──────── Given data ────────
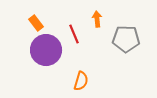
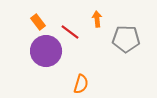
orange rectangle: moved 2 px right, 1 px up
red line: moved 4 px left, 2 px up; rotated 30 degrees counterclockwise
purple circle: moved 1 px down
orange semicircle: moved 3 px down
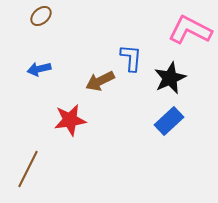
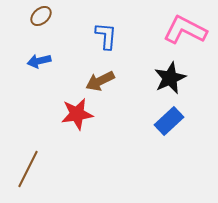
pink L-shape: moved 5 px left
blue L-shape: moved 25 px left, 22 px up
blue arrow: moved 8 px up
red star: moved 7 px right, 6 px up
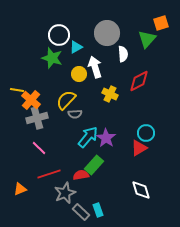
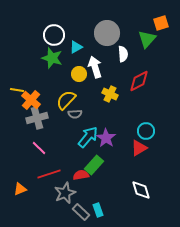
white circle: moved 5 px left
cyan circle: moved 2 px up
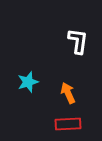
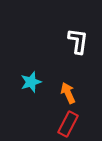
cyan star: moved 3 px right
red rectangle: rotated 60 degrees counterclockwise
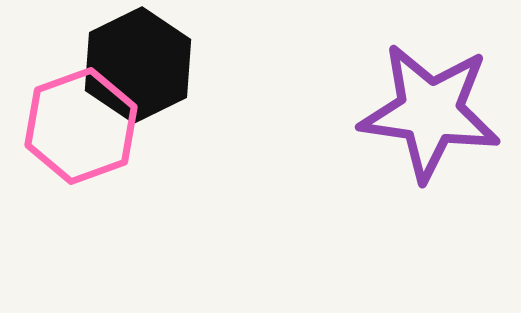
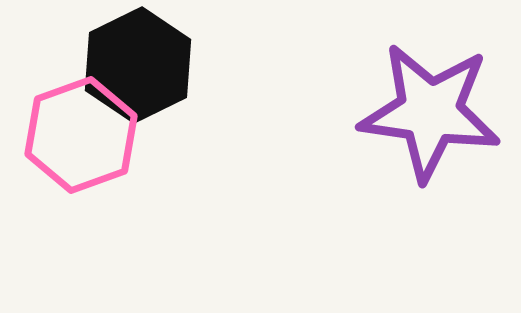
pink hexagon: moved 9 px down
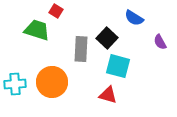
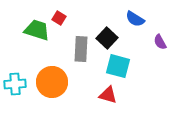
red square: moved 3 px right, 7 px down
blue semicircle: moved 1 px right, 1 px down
────────
Prompt:
Copy out the lines above that hold the string "down".

Response area:
purple circle: moved 1 px down
orange semicircle: moved 3 px down
pink hexagon: moved 9 px down
red square: moved 3 px right, 7 px down
blue semicircle: moved 1 px right, 1 px down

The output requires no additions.